- _Directions_: Reproduce word for word, from the entries below, the line with "brown lilibu 150,102,240,128", the line with "green zesozik 354,142,409,196", and every line between them, and nothing more.

- _The data_:

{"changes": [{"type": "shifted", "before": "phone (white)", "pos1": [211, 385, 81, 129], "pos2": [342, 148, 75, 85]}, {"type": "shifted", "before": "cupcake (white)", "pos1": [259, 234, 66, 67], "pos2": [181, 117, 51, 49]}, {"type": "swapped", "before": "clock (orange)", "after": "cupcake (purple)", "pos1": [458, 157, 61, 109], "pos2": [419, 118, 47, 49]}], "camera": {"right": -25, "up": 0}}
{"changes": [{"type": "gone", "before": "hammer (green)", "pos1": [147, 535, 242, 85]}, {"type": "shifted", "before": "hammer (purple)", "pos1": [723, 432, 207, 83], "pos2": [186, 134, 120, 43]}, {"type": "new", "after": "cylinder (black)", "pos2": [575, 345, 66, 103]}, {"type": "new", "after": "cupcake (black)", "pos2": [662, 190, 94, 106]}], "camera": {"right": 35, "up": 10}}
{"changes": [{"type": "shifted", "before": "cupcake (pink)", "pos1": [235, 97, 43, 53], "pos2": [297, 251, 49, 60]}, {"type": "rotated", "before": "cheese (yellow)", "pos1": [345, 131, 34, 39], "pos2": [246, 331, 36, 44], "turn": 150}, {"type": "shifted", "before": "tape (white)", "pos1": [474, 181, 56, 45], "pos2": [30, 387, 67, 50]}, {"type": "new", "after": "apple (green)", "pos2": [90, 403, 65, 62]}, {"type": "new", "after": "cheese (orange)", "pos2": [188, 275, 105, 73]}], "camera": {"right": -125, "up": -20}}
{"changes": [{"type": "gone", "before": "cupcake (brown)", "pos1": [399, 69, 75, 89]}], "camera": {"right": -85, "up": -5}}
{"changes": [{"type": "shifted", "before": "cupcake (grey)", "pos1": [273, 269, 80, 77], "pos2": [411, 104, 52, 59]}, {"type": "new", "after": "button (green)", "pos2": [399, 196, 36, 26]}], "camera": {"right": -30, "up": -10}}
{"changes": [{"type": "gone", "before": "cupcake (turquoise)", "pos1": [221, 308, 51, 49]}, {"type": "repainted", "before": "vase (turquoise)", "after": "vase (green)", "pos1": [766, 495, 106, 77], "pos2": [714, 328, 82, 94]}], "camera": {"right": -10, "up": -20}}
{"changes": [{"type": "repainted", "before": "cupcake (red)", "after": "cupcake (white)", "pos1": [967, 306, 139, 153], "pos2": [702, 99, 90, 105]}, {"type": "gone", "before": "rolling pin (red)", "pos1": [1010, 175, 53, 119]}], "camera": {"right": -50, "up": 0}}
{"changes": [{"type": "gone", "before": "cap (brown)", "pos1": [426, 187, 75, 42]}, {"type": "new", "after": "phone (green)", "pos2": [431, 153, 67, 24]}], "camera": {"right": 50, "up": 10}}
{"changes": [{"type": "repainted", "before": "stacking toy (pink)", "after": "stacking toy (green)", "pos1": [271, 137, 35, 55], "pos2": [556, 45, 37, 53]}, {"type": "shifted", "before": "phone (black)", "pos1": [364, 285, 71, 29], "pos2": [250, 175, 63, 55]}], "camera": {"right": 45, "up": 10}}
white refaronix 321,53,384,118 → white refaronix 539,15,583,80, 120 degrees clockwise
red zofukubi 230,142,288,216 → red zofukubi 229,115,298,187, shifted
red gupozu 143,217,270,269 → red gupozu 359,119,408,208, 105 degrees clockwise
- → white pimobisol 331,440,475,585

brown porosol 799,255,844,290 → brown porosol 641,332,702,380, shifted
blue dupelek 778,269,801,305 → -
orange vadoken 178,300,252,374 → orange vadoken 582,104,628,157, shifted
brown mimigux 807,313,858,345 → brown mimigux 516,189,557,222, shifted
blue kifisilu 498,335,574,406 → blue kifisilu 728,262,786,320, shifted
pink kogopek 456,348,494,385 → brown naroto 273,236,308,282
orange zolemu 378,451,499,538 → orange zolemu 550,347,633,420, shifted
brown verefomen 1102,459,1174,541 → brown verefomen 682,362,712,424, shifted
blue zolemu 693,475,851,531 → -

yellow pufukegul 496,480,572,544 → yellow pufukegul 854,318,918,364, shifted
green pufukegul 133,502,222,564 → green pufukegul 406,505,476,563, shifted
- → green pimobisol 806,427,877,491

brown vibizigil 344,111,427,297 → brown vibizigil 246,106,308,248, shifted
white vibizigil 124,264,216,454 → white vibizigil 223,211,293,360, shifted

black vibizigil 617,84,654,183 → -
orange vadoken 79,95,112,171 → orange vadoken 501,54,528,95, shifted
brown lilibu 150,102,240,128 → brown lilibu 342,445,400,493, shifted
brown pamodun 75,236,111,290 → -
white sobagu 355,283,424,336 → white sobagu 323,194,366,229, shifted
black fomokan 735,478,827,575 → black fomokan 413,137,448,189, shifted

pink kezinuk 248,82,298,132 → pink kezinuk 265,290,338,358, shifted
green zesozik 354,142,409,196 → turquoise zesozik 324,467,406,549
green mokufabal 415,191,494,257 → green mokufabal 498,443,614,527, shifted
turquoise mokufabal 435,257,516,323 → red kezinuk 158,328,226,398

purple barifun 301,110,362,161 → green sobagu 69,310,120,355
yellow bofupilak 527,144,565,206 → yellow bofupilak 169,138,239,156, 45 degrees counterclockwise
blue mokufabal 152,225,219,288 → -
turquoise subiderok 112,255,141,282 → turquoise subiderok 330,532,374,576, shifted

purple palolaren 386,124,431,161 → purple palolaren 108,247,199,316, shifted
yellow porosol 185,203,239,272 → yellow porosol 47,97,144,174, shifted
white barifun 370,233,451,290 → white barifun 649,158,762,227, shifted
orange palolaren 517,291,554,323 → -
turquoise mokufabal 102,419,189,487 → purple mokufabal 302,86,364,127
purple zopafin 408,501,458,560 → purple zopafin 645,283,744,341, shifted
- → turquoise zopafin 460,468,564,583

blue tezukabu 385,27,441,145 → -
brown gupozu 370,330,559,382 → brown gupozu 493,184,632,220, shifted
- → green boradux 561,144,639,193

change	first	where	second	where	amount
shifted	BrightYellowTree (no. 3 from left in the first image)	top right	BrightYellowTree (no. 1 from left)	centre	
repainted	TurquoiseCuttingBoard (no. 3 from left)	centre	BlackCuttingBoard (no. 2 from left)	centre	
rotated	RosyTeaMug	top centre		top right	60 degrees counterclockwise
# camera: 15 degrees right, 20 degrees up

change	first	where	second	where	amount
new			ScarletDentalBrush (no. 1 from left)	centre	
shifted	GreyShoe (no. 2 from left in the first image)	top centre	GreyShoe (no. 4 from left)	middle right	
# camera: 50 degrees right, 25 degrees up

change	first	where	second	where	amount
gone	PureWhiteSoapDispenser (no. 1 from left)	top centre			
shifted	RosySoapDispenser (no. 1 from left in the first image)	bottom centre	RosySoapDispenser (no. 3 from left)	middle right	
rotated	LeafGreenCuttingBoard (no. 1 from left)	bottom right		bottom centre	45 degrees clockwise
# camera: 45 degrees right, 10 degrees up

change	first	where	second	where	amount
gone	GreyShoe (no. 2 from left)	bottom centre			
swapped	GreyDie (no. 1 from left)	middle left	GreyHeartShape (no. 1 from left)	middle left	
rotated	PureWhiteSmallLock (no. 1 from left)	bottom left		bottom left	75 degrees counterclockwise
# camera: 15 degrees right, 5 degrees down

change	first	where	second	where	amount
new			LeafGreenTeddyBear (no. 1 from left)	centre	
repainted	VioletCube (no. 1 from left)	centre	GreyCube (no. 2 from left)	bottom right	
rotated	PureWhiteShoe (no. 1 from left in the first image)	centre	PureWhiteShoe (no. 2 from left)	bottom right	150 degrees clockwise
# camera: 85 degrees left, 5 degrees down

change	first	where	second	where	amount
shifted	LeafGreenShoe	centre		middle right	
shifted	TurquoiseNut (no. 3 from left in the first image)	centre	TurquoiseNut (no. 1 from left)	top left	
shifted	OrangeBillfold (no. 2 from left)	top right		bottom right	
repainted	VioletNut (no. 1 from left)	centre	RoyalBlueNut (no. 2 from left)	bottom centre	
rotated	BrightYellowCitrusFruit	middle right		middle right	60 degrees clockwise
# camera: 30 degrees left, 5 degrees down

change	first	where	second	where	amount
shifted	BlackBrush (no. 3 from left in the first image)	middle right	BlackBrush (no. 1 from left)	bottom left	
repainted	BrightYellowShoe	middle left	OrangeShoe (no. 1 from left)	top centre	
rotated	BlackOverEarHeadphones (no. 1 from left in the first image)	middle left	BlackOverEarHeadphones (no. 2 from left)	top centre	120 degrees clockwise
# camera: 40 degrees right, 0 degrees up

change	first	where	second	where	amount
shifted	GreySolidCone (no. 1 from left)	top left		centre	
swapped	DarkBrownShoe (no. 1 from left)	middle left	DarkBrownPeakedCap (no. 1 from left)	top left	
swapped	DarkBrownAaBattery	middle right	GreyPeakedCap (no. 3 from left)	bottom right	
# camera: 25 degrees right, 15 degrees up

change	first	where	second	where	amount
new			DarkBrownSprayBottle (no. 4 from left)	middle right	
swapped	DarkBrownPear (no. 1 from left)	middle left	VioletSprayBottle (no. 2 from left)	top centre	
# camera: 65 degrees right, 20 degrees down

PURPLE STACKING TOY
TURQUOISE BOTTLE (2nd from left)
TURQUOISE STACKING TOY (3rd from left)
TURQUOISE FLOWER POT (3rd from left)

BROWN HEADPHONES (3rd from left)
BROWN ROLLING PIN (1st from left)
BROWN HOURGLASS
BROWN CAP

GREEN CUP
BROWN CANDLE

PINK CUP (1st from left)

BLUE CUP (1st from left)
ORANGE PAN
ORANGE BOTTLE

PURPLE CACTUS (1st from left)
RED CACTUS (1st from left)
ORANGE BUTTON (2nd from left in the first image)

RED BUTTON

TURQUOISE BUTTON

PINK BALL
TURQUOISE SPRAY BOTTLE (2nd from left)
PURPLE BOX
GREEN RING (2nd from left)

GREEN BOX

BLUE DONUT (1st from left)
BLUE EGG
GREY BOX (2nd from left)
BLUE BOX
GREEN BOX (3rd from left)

- _Result for this exercise_:
brown lilibu 150,102,240,128 → brown lilibu 342,445,400,493, shifted
brown pamodun 75,236,111,290 → -
white sobagu 355,283,424,336 → white sobagu 323,194,366,229, shifted
black fomokan 735,478,827,575 → black fomokan 413,137,448,189, shifted

pink kezinuk 248,82,298,132 → pink kezinuk 265,290,338,358, shifted
green zesozik 354,142,409,196 → turquoise zesozik 324,467,406,549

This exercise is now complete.